* _Directions_
Leave out the images; return the rest of the data exactly.

Extracted data entries
▽
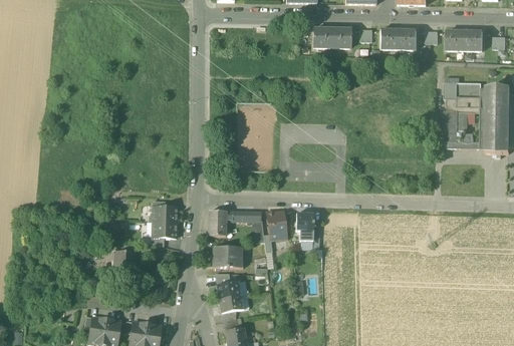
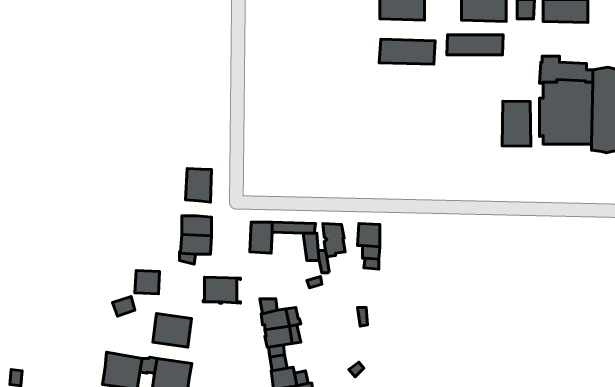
building: none -> [447,35,503,55]
building: none -> [379,39,435,64]
building: none -> [502,101,531,146]
building: none -> [185,168,211,202]
building: [214,247,244,268] -> [203,277,240,303]
building: none -> [153,313,192,347]

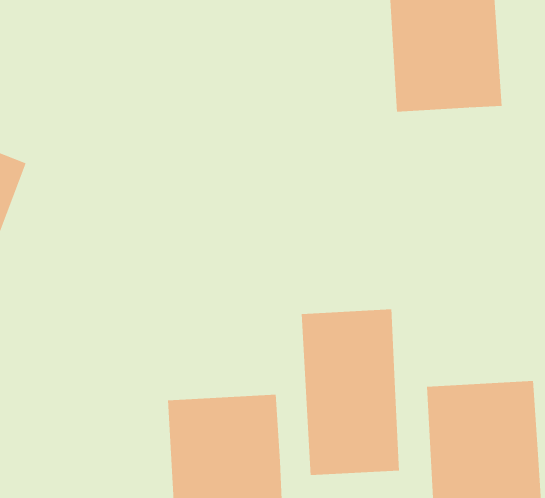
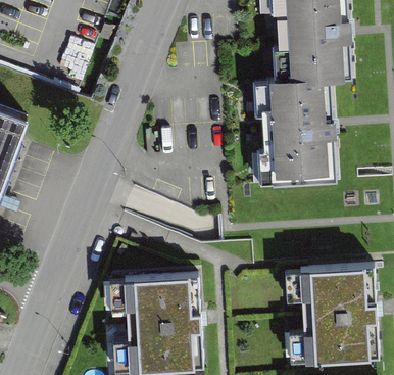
building: none -> [259,82,337,188]
building: [301,308,400,476] -> none

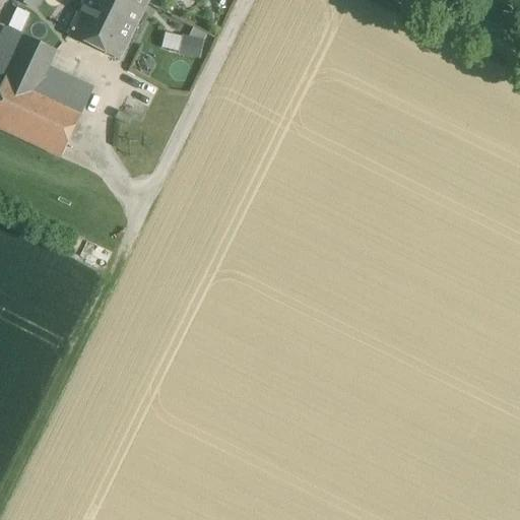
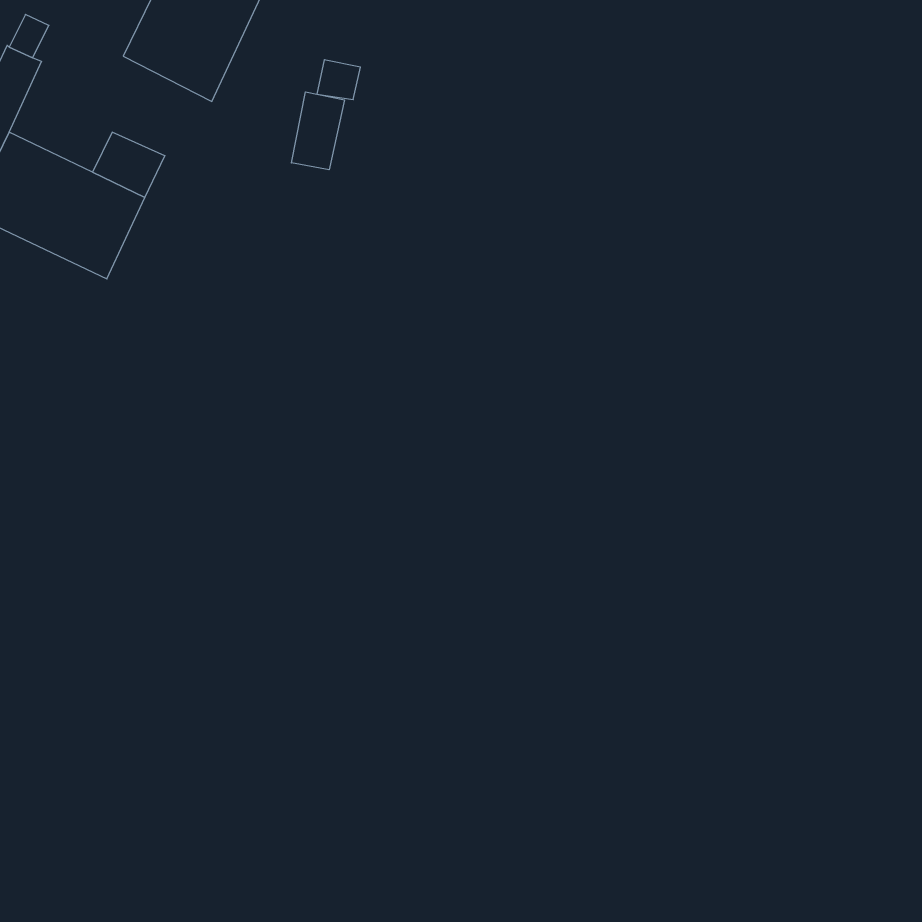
building: [5,35,63,96] -> none
building: none -> [291,92,344,170]

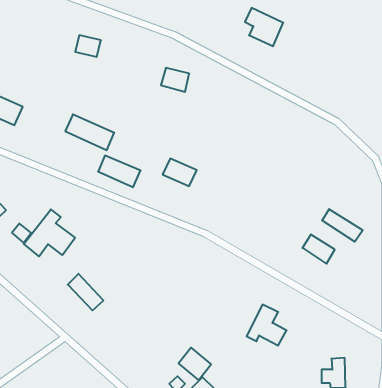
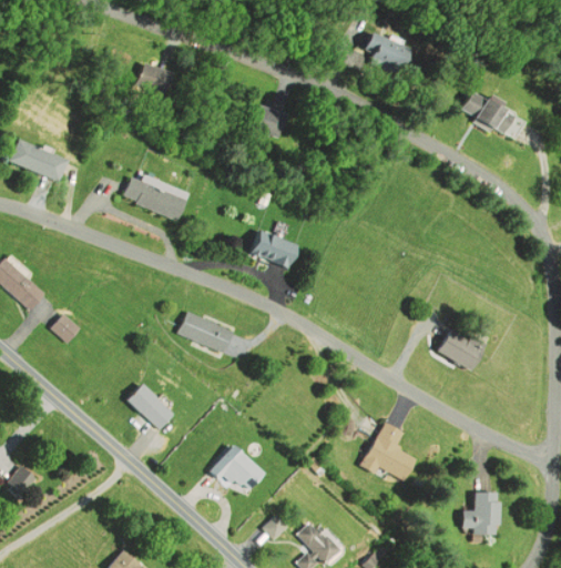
building: none -> [461,92,524,141]
building: [98,156,141,187] -> [177,311,234,353]
building: [322,209,363,242] -> none
building: [24,209,75,256] -> none
building: [179,348,211,380] -> [218,449,262,493]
△
* _Answer to this exercise_
building: none -> [447,35,503,55]
building: none -> [379,39,435,64]
building: none -> [502,101,531,146]
building: none -> [185,168,211,202]
building: [214,247,244,268] -> [203,277,240,303]
building: none -> [153,313,192,347]

building: none -> [259,82,337,188]
building: [301,308,400,476] -> none

building: [5,35,63,96] -> none
building: none -> [291,92,344,170]

building: none -> [461,92,524,141]
building: [98,156,141,187] -> [177,311,234,353]
building: [322,209,363,242] -> none
building: [24,209,75,256] -> none
building: [179,348,211,380] -> [218,449,262,493]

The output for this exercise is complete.